## ABOUT THIS EXERCISE
Repeat each line of the data exactly as written.

INPUT RECORDS Block Start

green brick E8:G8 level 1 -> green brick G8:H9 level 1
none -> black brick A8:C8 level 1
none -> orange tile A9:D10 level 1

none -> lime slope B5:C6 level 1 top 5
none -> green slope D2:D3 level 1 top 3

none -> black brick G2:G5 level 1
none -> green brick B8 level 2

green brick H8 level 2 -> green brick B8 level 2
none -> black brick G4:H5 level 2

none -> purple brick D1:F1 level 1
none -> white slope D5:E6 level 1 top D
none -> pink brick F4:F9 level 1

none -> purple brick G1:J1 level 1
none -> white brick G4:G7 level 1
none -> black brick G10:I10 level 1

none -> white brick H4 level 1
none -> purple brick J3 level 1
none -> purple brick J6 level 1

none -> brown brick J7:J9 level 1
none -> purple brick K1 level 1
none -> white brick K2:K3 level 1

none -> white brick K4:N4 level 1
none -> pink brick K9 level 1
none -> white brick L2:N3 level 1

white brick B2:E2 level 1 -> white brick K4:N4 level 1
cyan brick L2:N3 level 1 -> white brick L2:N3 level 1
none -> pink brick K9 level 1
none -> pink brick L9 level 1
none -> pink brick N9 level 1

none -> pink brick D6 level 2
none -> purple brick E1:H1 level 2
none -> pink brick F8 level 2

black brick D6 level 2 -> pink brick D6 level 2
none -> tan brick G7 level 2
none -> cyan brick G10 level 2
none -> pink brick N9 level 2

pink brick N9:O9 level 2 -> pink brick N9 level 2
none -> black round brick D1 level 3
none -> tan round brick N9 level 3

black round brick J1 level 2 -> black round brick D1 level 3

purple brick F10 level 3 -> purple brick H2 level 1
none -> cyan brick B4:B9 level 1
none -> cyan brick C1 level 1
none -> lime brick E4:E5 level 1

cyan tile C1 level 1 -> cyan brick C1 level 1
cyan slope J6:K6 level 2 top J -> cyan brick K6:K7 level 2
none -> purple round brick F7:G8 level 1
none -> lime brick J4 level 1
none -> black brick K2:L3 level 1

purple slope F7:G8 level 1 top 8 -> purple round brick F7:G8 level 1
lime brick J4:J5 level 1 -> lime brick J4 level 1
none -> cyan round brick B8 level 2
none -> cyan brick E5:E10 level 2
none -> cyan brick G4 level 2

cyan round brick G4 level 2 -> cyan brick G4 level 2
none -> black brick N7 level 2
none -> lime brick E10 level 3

INPUT RECORDS Block End

## YOUR SOLUTION
green brick E8:G8 level 1 -> green brick G8:H9 level 1
none -> black brick A8:C8 level 1
none -> orange tile A9:D10 level 1

none -> lime slope B5:C6 level 1 top 5
none -> green slope D2:D3 level 1 top 3

none -> black brick G2:G5 level 1
none -> green brick B8 level 2

green brick H8 level 2 -> green brick B8 level 2
none -> black brick G4:H5 level 2

none -> purple brick D1:F1 level 1
none -> white slope D5:E6 level 1 top D
none -> pink brick F4:F9 level 1

none -> purple brick G1:J1 level 1
none -> white brick G4:G7 level 1
none -> black brick G10:I10 level 1

none -> white brick H4 level 1
none -> purple brick J3 level 1
none -> purple brick J6 level 1

none -> brown brick J7:J9 level 1
none -> purple brick K1 level 1
none -> white brick K2:K3 level 1

none -> white brick K4:N4 level 1
none -> pink brick K9 level 1
none -> white brick L2:N3 level 1

white brick B2:E2 level 1 -> white brick K4:N4 level 1
cyan brick L2:N3 level 1 -> white brick L2:N3 level 1
none -> pink brick K9 level 1
none -> pink brick L9 level 1
none -> pink brick N9 level 1

none -> pink brick D6 level 2
none -> purple brick E1:H1 level 2
none -> pink brick F8 level 2

black brick D6 level 2 -> pink brick D6 level 2
none -> tan brick G7 level 2
none -> cyan brick G10 level 2
none -> pink brick N9 level 2

pink brick N9:O9 level 2 -> pink brick N9 level 2
none -> black round brick D1 level 3
none -> tan round brick N9 level 3

black round brick J1 level 2 -> black round brick D1 level 3

purple brick F10 level 3 -> purple brick H2 level 1
none -> cyan brick B4:B9 level 1
none -> cyan brick C1 level 1
none -> lime brick E4:E5 level 1

cyan tile C1 level 1 -> cyan brick C1 level 1
cyan slope J6:K6 level 2 top J -> cyan brick K6:K7 level 2
none -> purple round brick F7:G8 level 1
none -> lime brick J4 level 1
none -> black brick K2:L3 level 1

purple slope F7:G8 level 1 top 8 -> purple round brick F7:G8 level 1
lime brick J4:J5 level 1 -> lime brick J4 level 1
none -> cyan round brick B8 level 2
none -> cyan brick E5:E10 level 2
none -> cyan brick G4 level 2

cyan round brick G4 level 2 -> cyan brick G4 level 2
none -> black brick N7 level 2
none -> lime brick E10 level 3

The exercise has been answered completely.